- [Exercise prompt] Output verbatim the line with "cyan brick C4:C5" together with every line beneath it, ending at the last line of the entries.

- [Data for review]

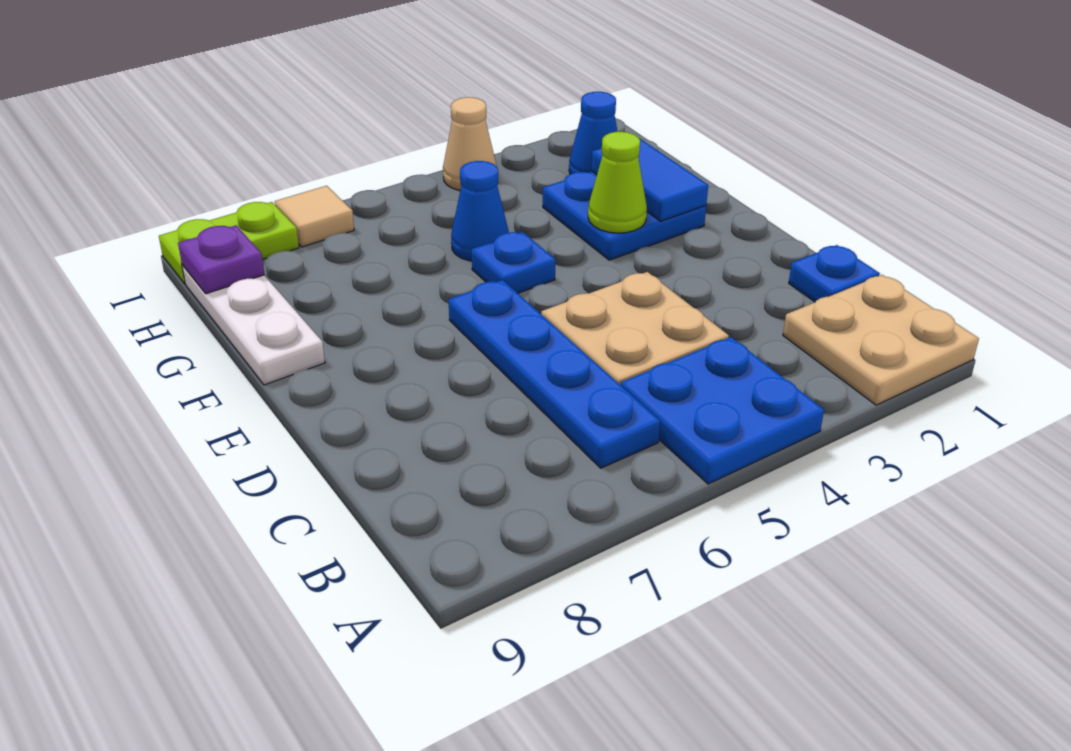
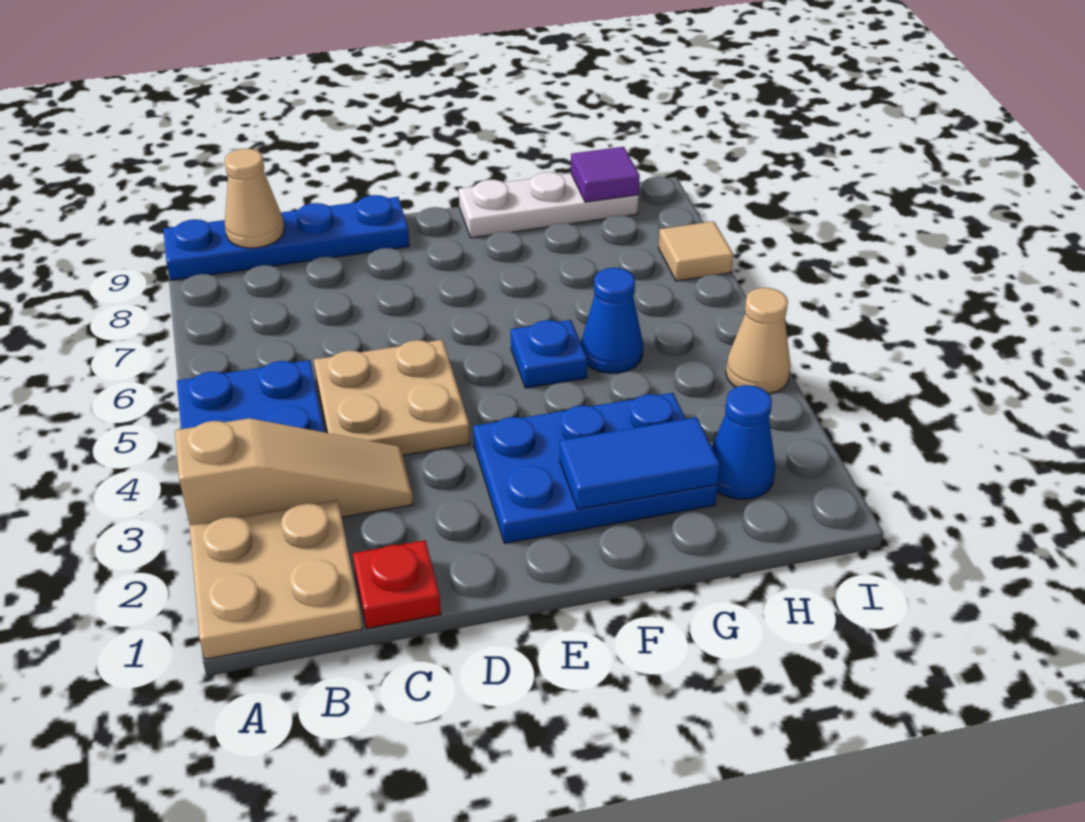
none -> tan slope A3:C3 level 1 top A
blue plate B6:E6 level 1 -> blue plate A9:D9 level 1
none -> tan cone B9 level 2
blue plate C1 level 1 -> red plate C1 level 1
blue plate F2:G3 level 1 -> blue plate E2:G3 level 1
lime cone F3 level 2 -> none
purple plate H9 level 2 -> purple tile H9 level 2
lime plate I8:I9 level 1 -> none

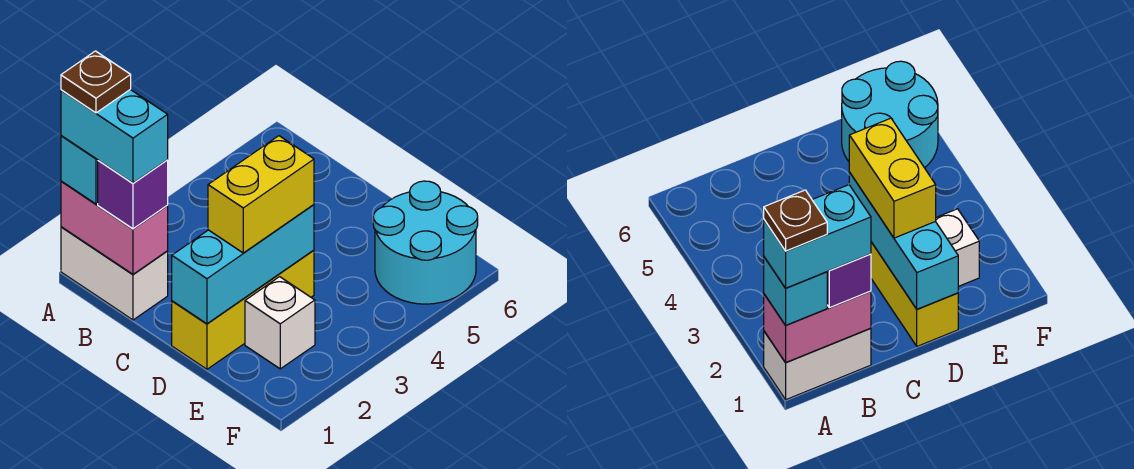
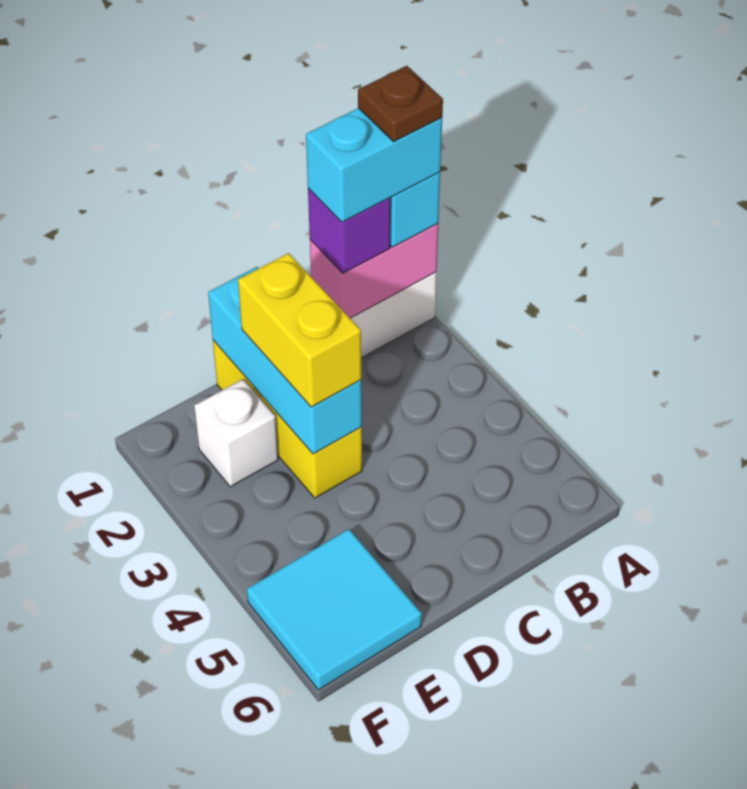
cyan round brick E5:F6 level 1 -> cyan tile E5:F6 level 1

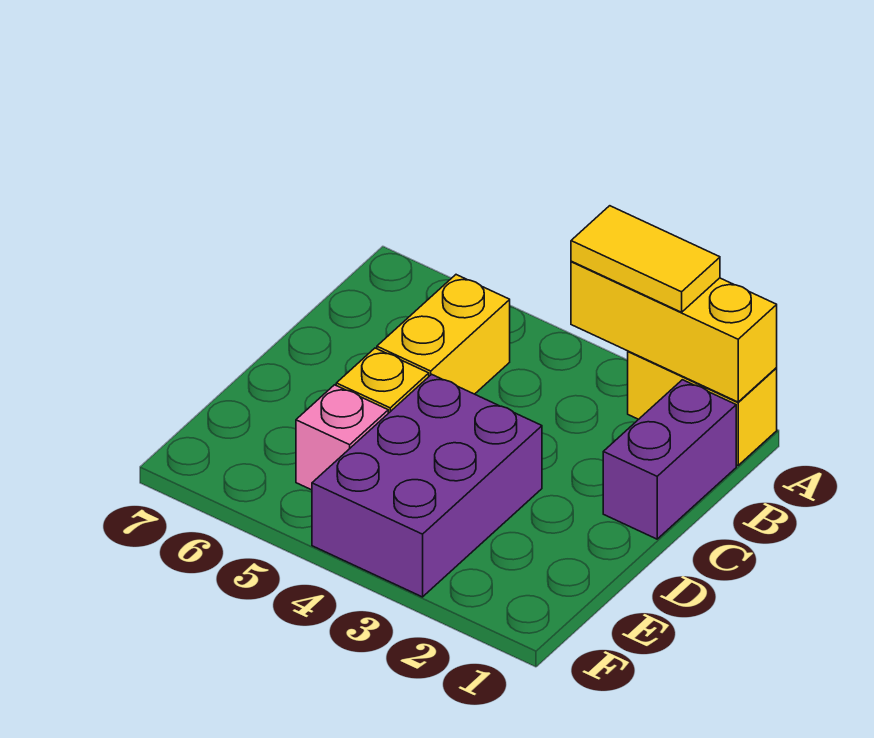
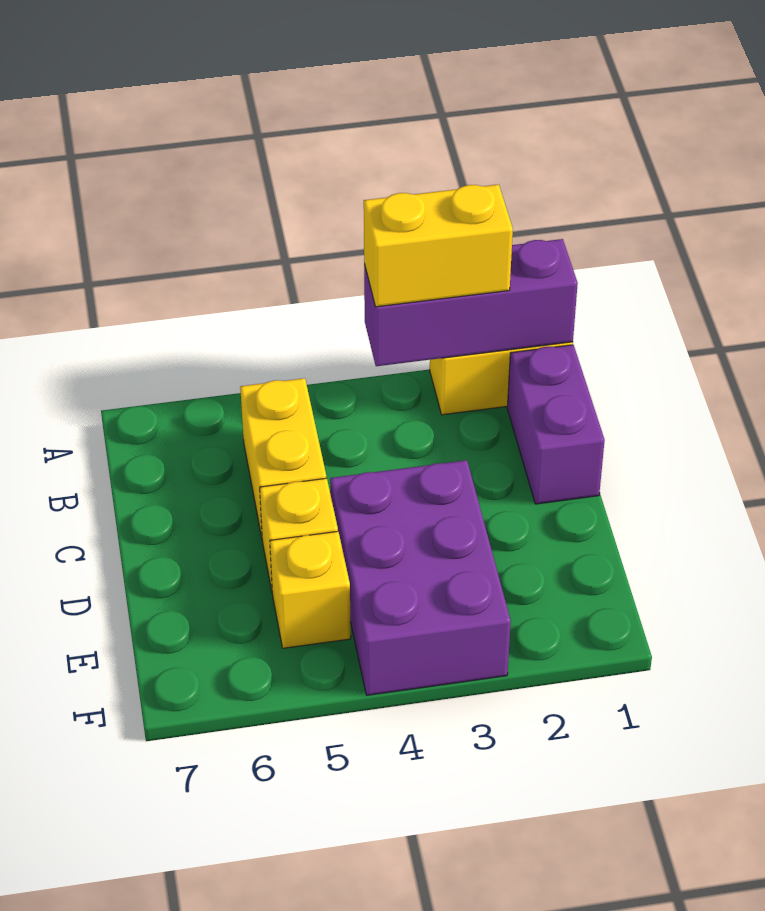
yellow brick A1:A3 level 2 -> purple brick A1:A3 level 2
yellow tile A2:A3 level 3 -> yellow brick A2:A3 level 3
pink brick E5 level 1 -> yellow brick E5 level 1

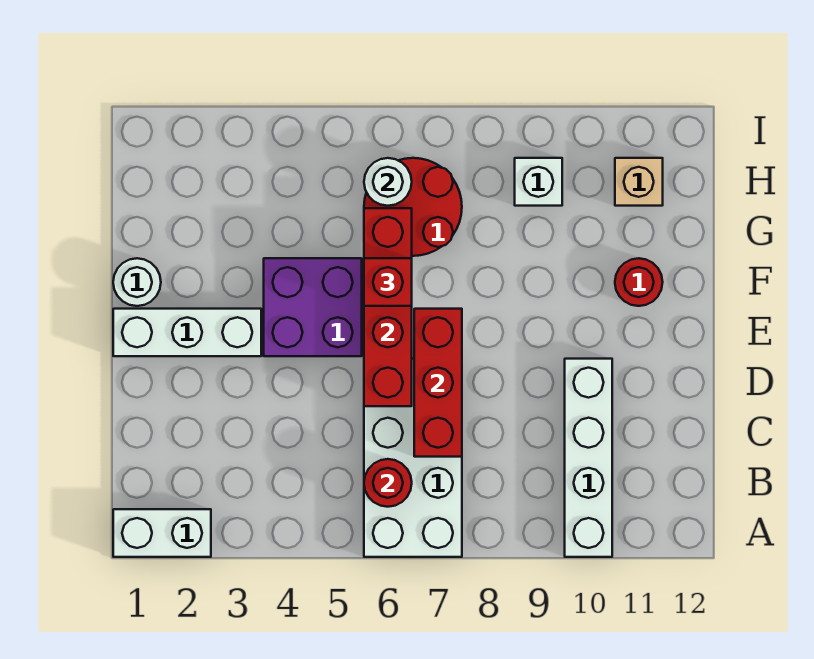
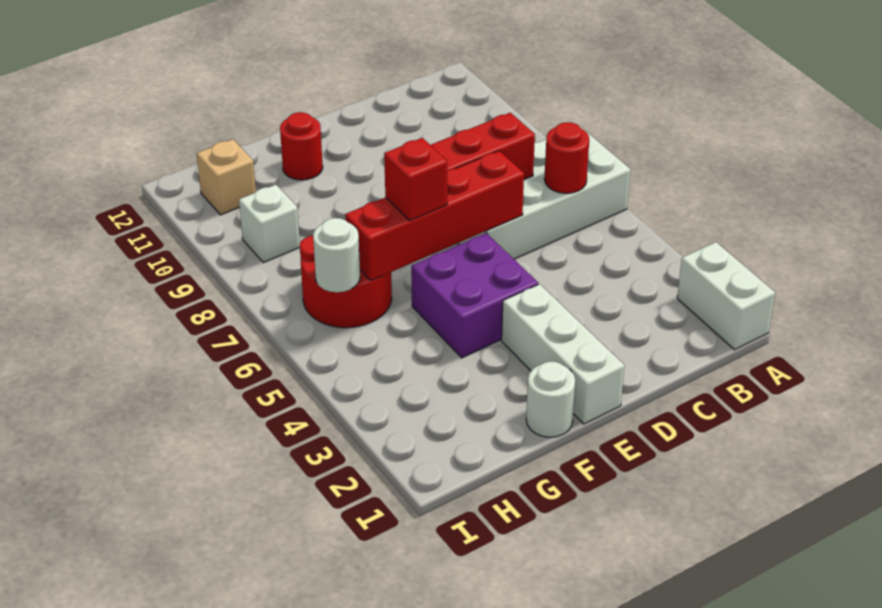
white brick A10:D10 level 1 -> none

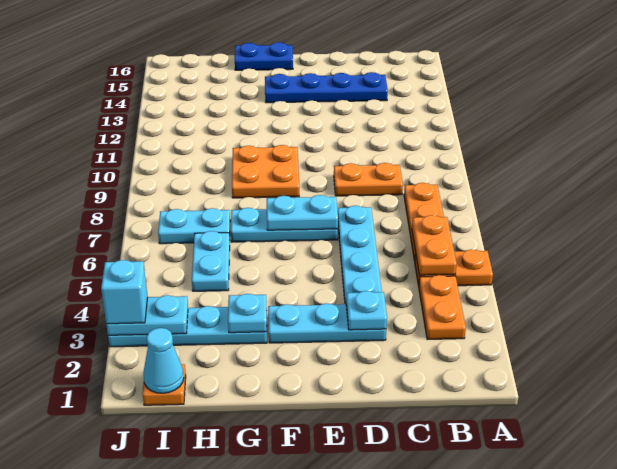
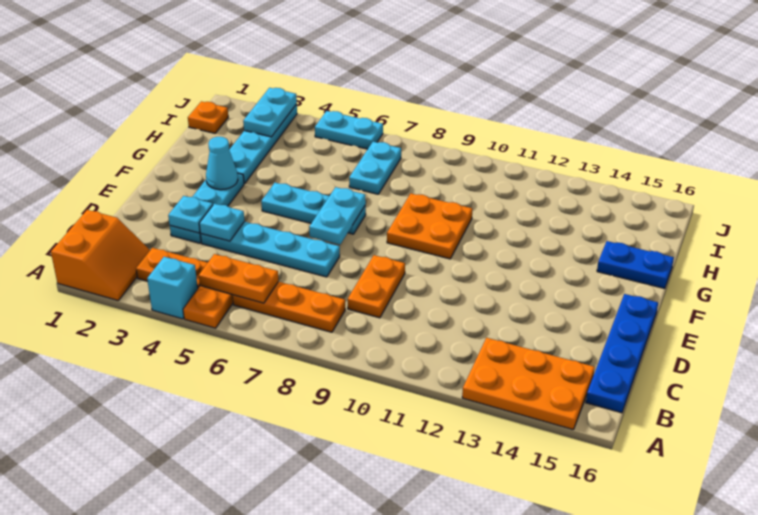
none -> orange slope A1:B2 level 1 top 1
none -> orange plate A13:B15 level 1
blue plate C14:F14 level 1 -> blue plate B16:E16 level 1
cyan plate E7:G7 level 1 -> cyan plate F5:F7 level 1
blue plate F16:G16 level 1 -> blue plate G15:G16 level 1
cyan plate G3 level 2 -> cyan plate D4 level 2
cyan plate H5:H6 level 1 -> cyan plate J5:J6 level 1
cyan cone I1 level 2 -> cyan cone F3 level 2
cyan brick J3 level 3 -> cyan brick A4 level 1

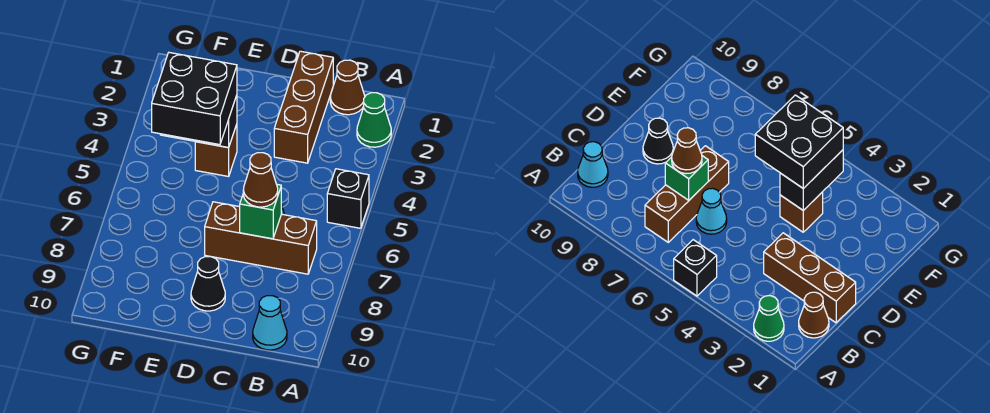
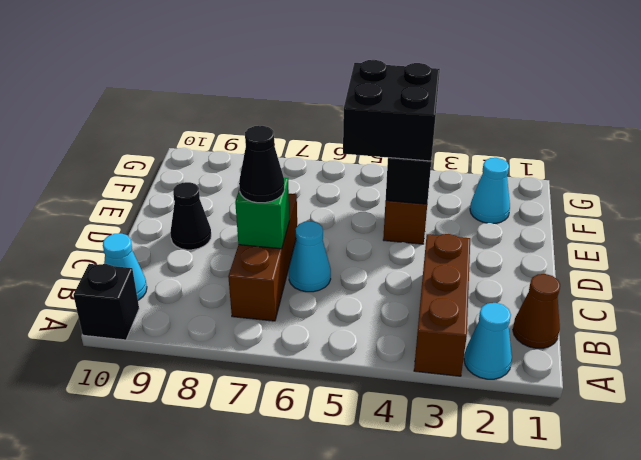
green cone A2 level 1 -> cyan cone A2 level 1
black brick A5 level 1 -> black brick A10 level 1
brown brick C1:C3 level 1 -> brown brick A3:C3 level 1
brown cone C7 level 3 -> black cone C7 level 3
none -> cyan cone F2 level 1

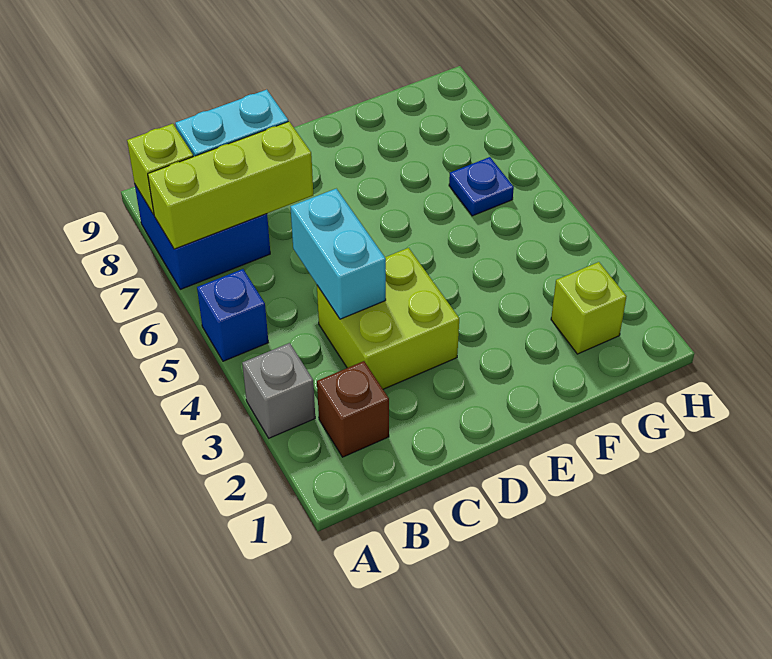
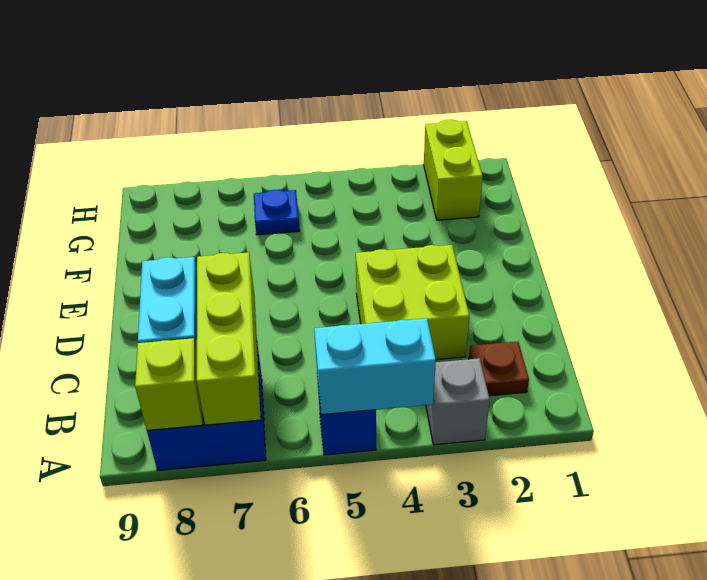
brown brick B2 level 1 -> brown plate B2 level 1
cyan brick C4:C5 level 2 -> cyan brick A4:A5 level 2
lime brick G2 level 1 -> lime brick G2:H2 level 1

- [Response to the task]
cyan brick C4:C5 level 2 -> cyan brick A4:A5 level 2
lime brick G2 level 1 -> lime brick G2:H2 level 1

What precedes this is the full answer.